## WHAT YOU SHOULD DO
Set down, please, exactly the lines below that run from the line with "(224, 363) = (225, 248): white" to the line with "(343, 91) = (725, 245): black", both lines included.

## DATA FOR REVIEW
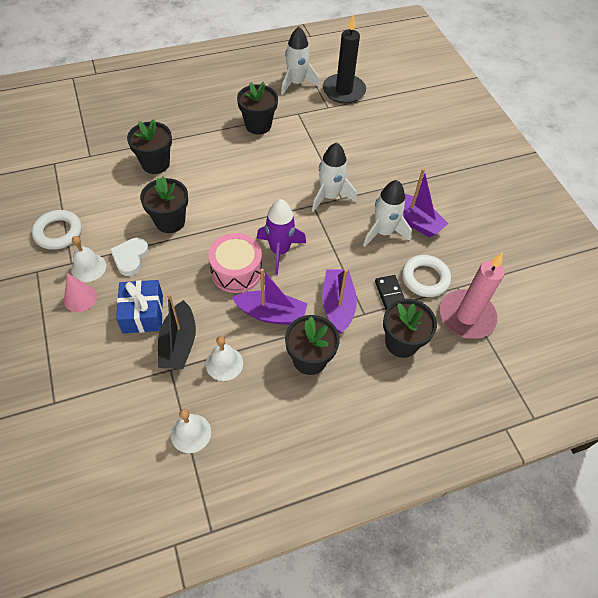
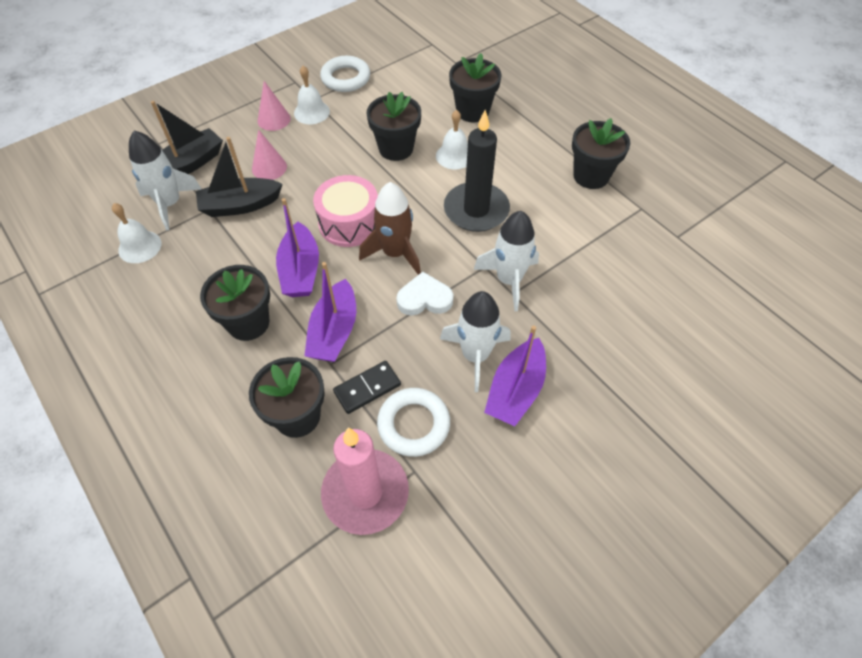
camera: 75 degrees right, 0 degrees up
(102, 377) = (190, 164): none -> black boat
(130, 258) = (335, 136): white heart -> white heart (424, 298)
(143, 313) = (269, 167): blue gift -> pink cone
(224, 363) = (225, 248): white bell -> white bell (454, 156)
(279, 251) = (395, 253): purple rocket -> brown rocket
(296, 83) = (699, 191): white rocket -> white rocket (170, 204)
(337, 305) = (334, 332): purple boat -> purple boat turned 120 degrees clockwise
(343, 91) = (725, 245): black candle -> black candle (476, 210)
==
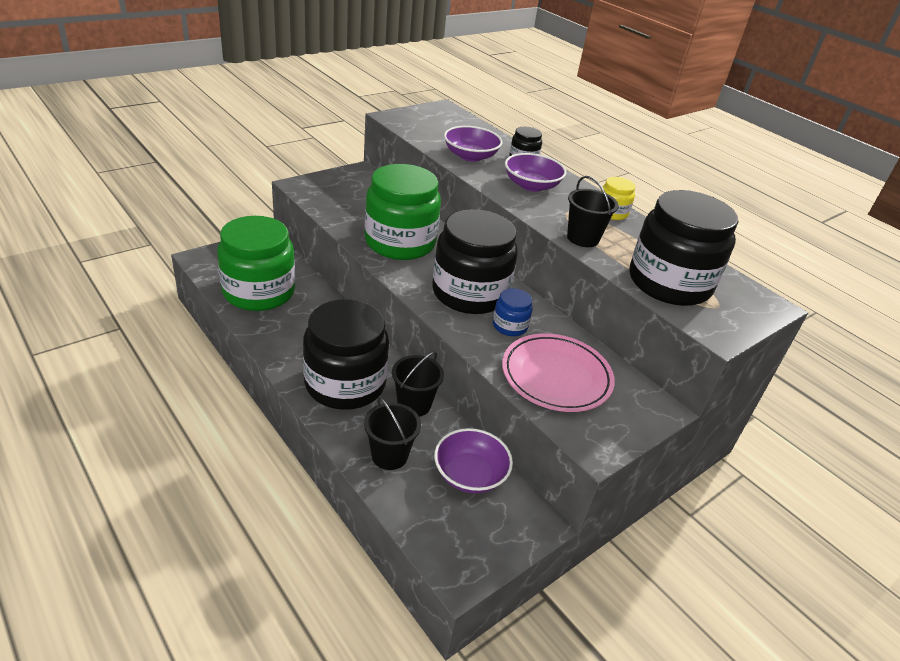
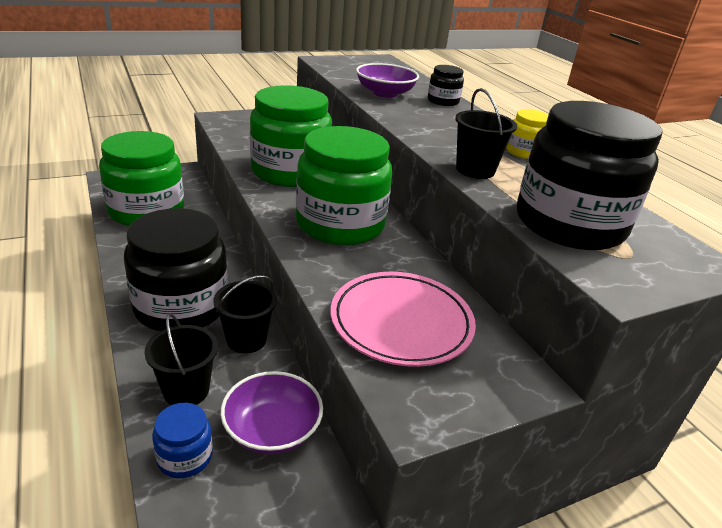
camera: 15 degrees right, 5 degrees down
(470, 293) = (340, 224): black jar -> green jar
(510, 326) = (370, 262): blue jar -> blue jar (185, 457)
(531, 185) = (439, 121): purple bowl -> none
==
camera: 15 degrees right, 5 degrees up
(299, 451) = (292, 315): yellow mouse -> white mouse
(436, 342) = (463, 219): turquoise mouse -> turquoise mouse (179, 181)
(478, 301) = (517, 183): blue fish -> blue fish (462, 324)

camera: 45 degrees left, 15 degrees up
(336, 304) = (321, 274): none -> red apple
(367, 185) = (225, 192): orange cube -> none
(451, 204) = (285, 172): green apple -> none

## ANSWER TO THIS PROBLEM
(224, 363) = (225, 248): white bell -> white bell (454, 156)
(279, 251) = (395, 253): purple rocket -> brown rocket
(296, 83) = (699, 191): white rocket -> white rocket (170, 204)
(337, 305) = (334, 332): purple boat -> purple boat turned 120 degrees clockwise
(343, 91) = (725, 245): black candle -> black candle (476, 210)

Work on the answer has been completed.